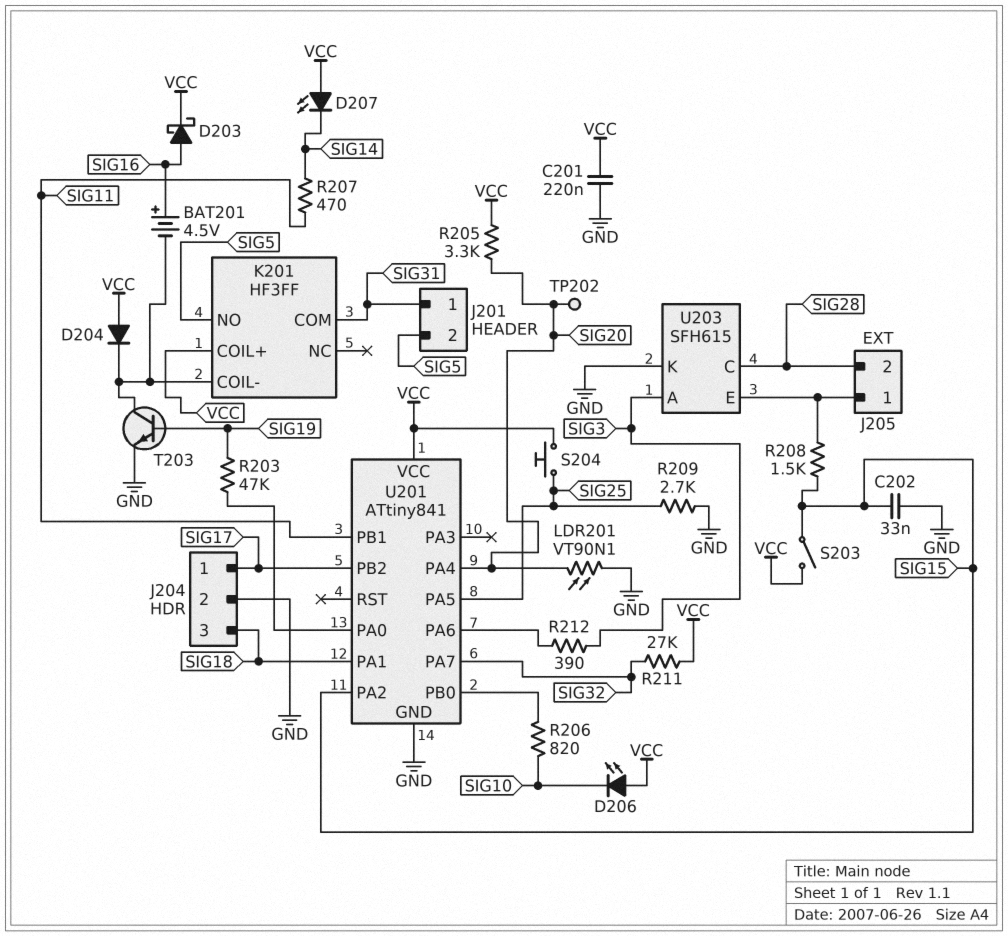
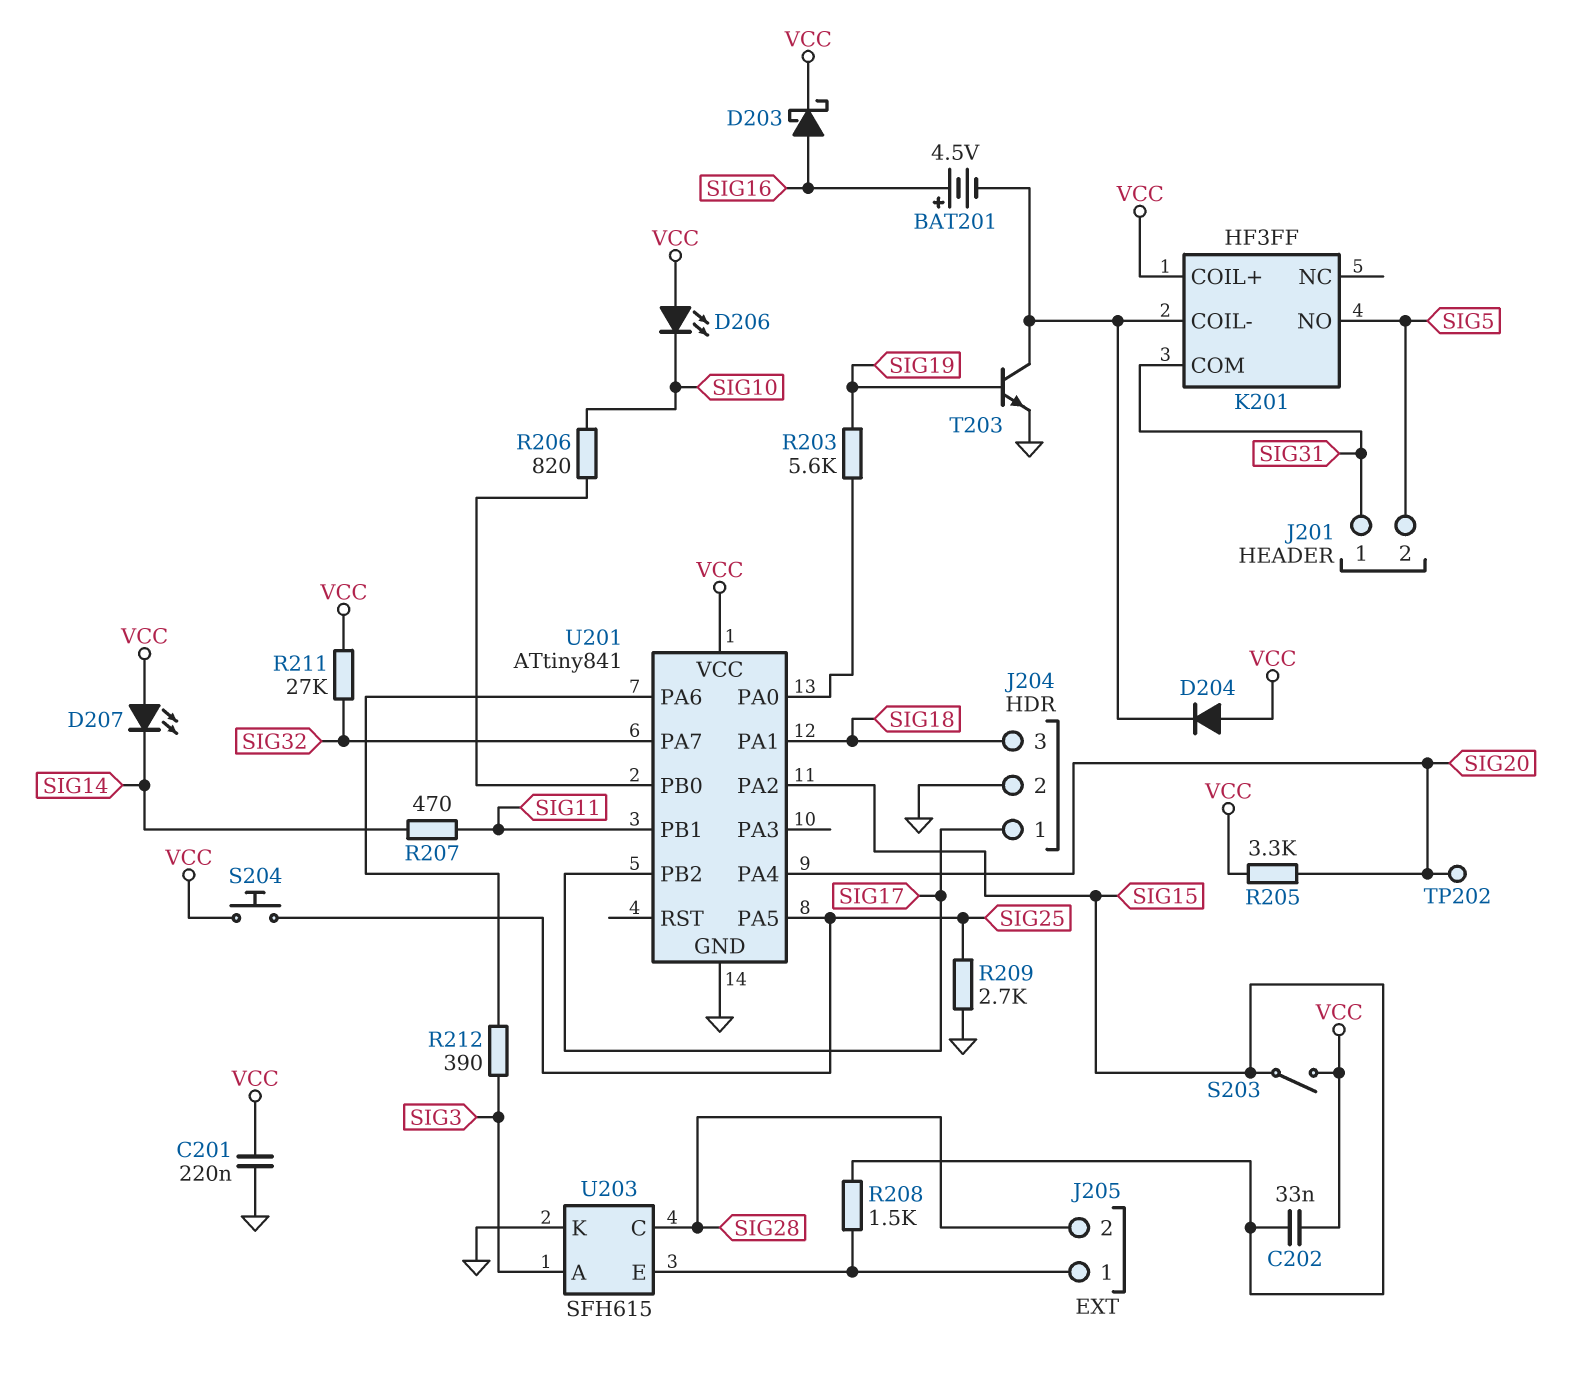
C202: 33nF (GND, SIG15) -> 33nF (SIG15, VCC)
LDR201: VT90N1 (GND, SIG20) -> none
R203: 47k (SIG19, U201/PA0) -> 5.6k (SIG19, U201/PA0)

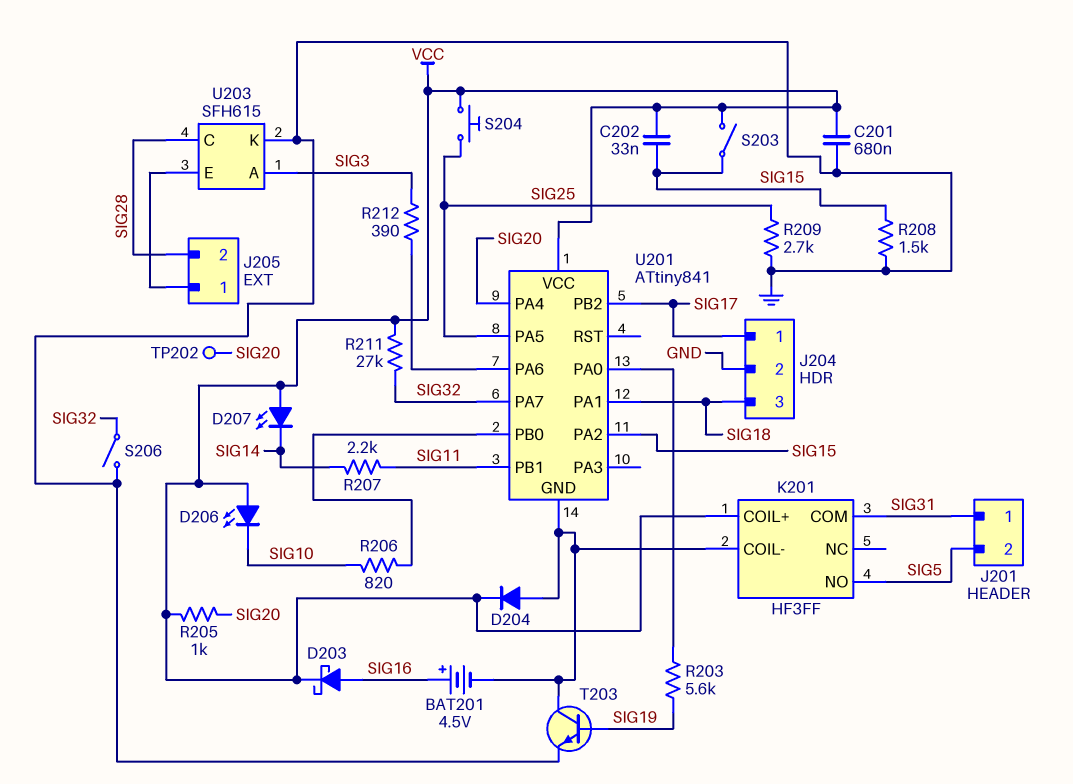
C201: 220nF (GND, VCC) -> 680nF (GND, VCC)
D204: diode (A VCC, K K201/COIL-) -> diode (A K201/COIL-, K VCC)
R205: 3.3k (SIG20, VCC) -> 1k (SIG20, VCC)
R207: 470 (SIG11, SIG14) -> 2.2k (SIG11, SIG14)
R208: 1.5k (J205/1, SIG15) -> 1.5k (GND, SIG15)
S206: none -> switch (GND, SIG32)
U201 pin GND: GND -> K201/COIL-

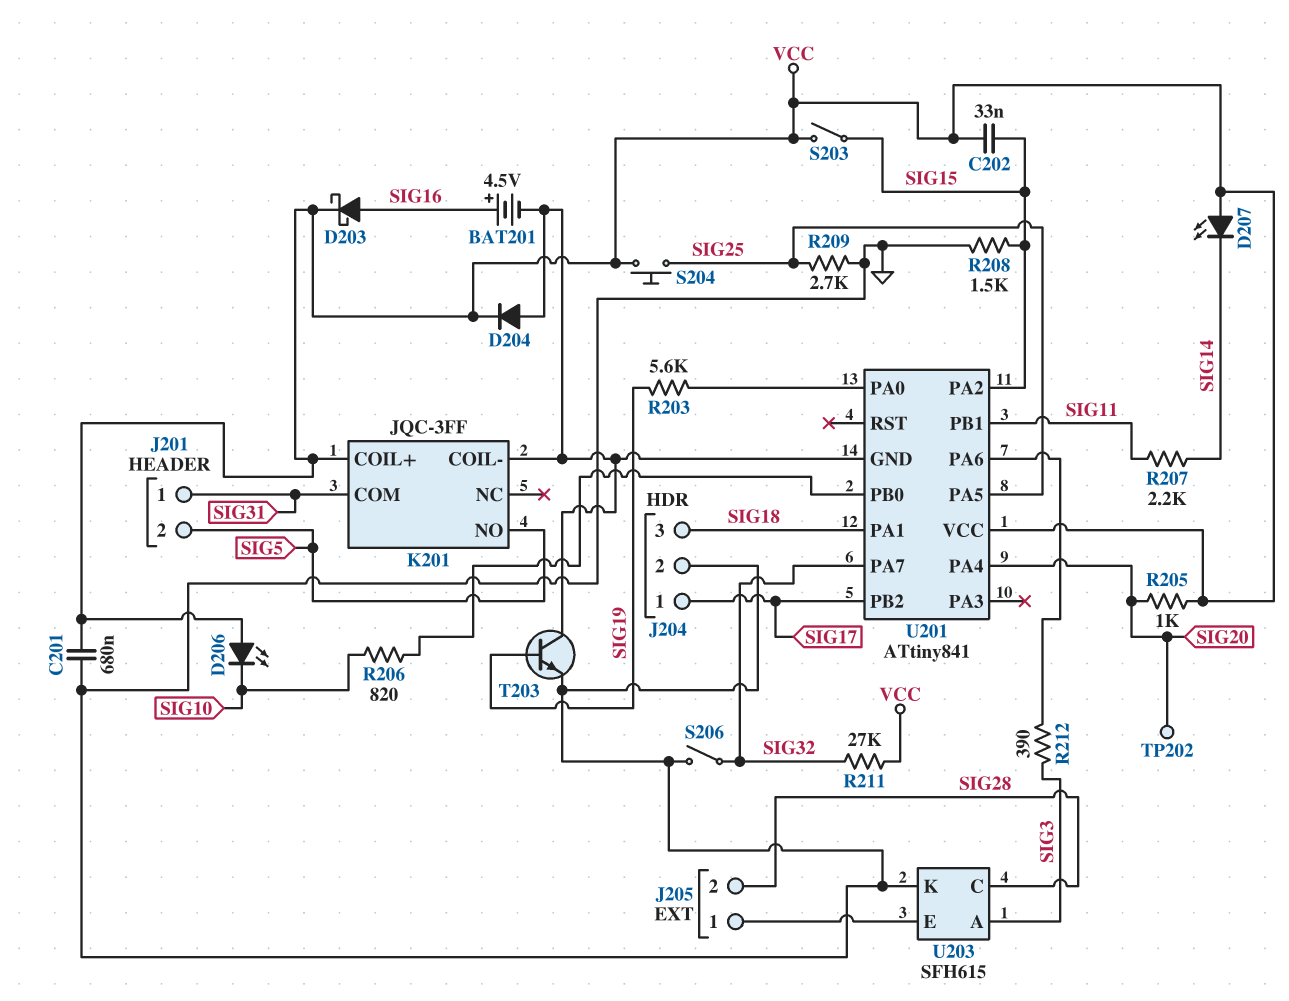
K201: HF3FF -> JQC-3FF

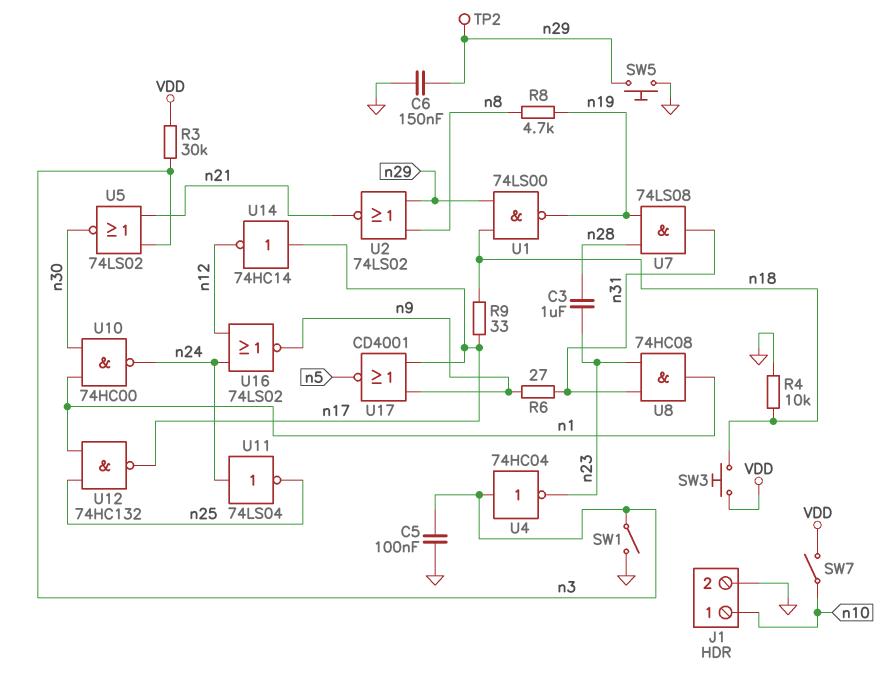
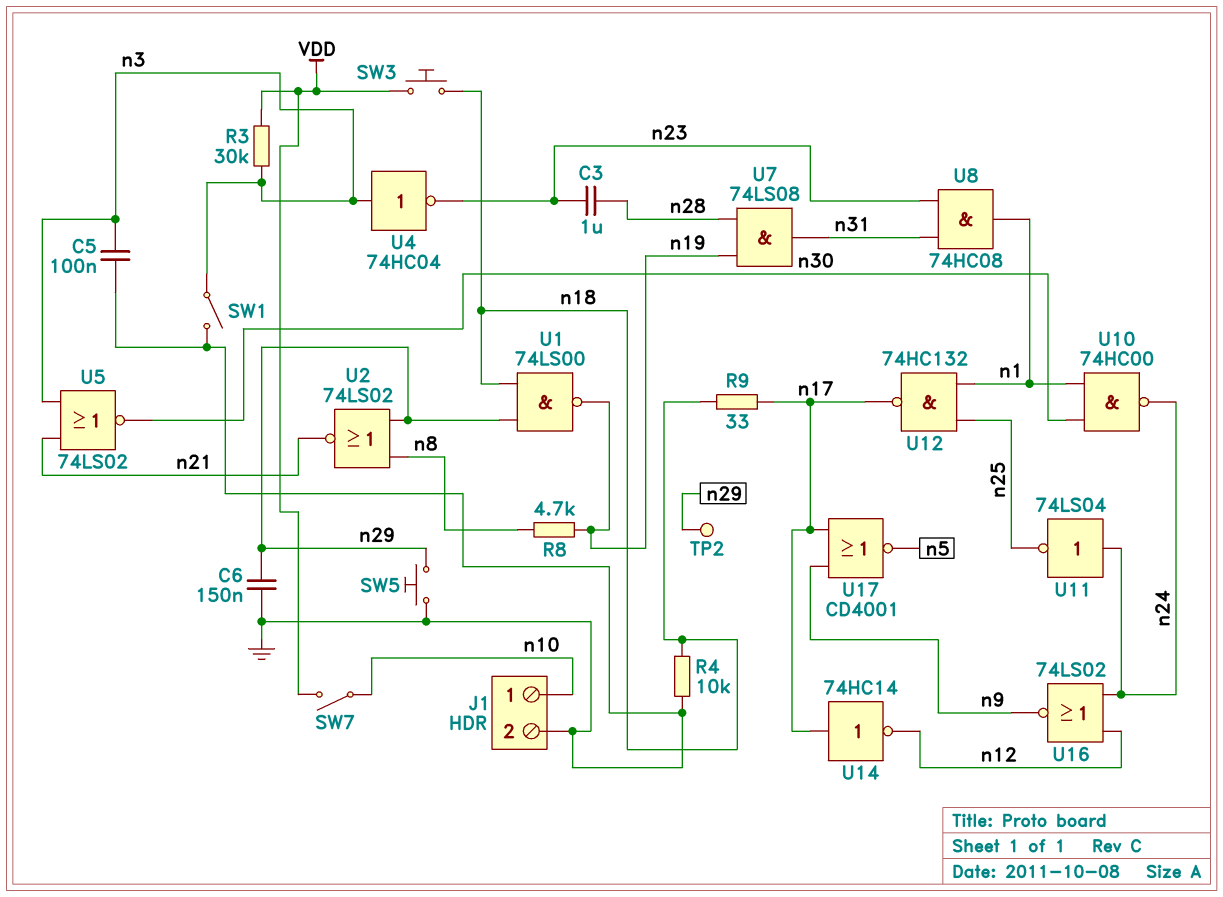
R6: 27 (n9, n31) -> none

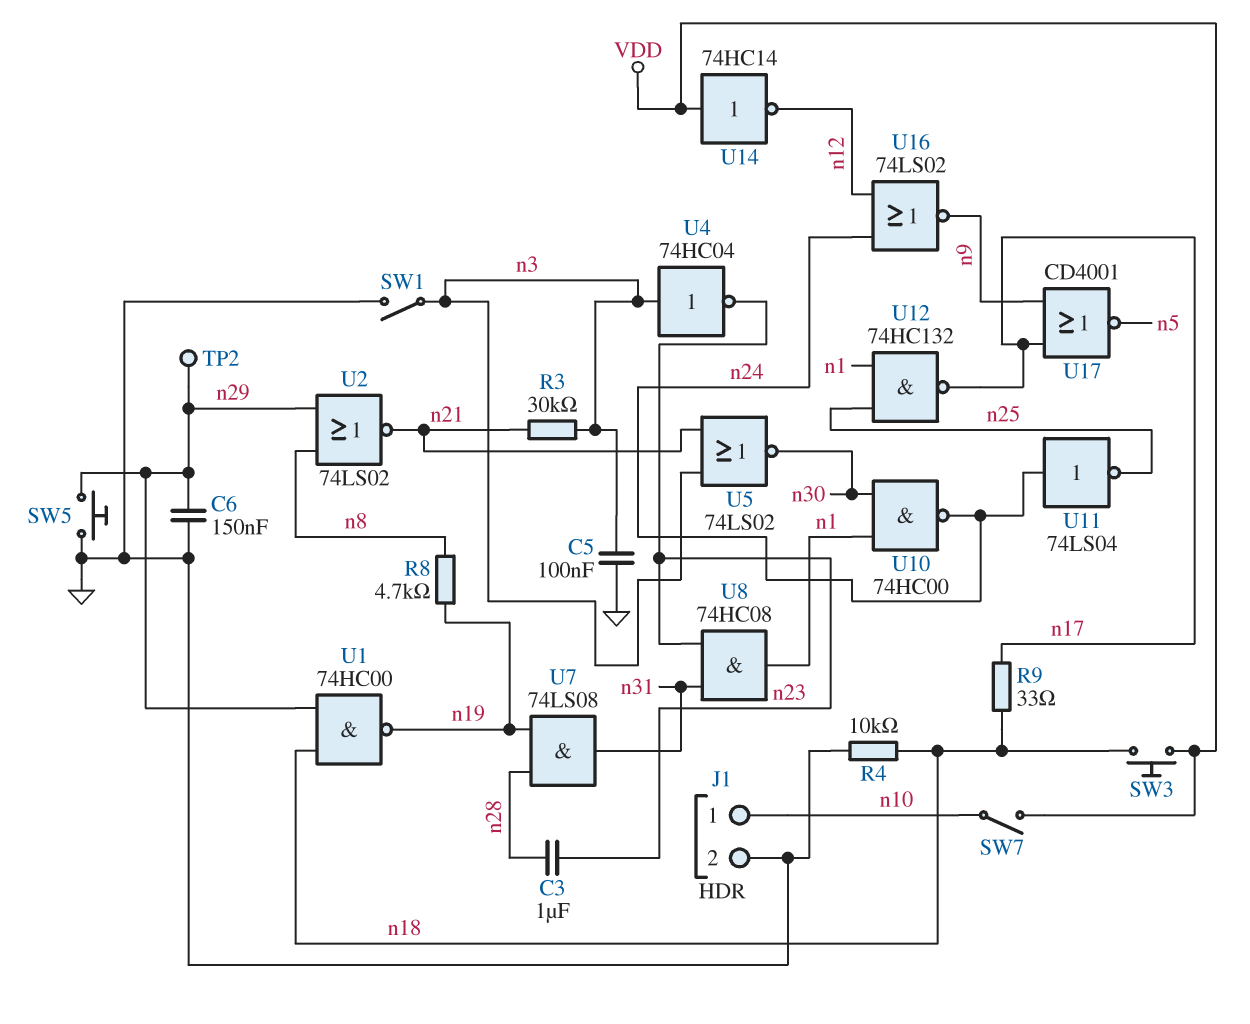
R3: 30k (VDD, n3) -> 30k (n3, n21)
U1: NAND 74LS00 (in n18, in n29, out n19) -> NAND 74HC00 (in n18, in n29, out n19)
U14: NOT 74HC14 (in n17, out n12) -> NOT 74HC14 (in VDD, out n12)

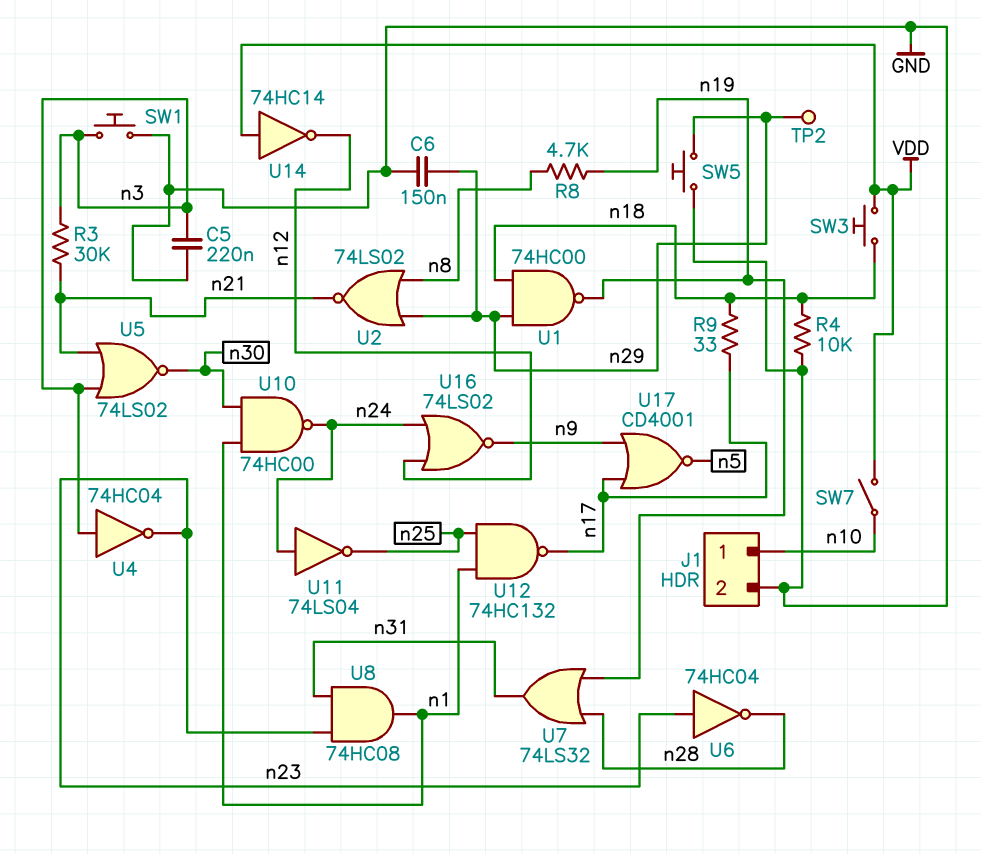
C3: 1uF (n23, n28) -> none
C5: 100nF (GND, n3) -> 220nF (GND, n3)
SW1: switch (GND, n3) -> button (GND, n3)
U6: none -> NOT 74HC04 (in n23, out n28)
U7: AND 74LS08 (in n19, in n28, out n31) -> OR 74LS32 (in n19, in n28, out n31)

-----

| Aim of the task |
The material above holds pictures; leave them out and set down exactly the lines from the line with "S206: none -> switch (GND, SIG32)" to the line with "U1: NAND 74LS00", both included.

| Answer section |
S206: none -> switch (GND, SIG32)
U201 pin GND: GND -> K201/COIL-

K201: HF3FF -> JQC-3FF

R6: 27 (n9, n31) -> none

R3: 30k (VDD, n3) -> 30k (n3, n21)
U1: NAND 74LS00 (in n18, in n29, out n19) -> NAND 74HC00 (in n18, in n29, out n19)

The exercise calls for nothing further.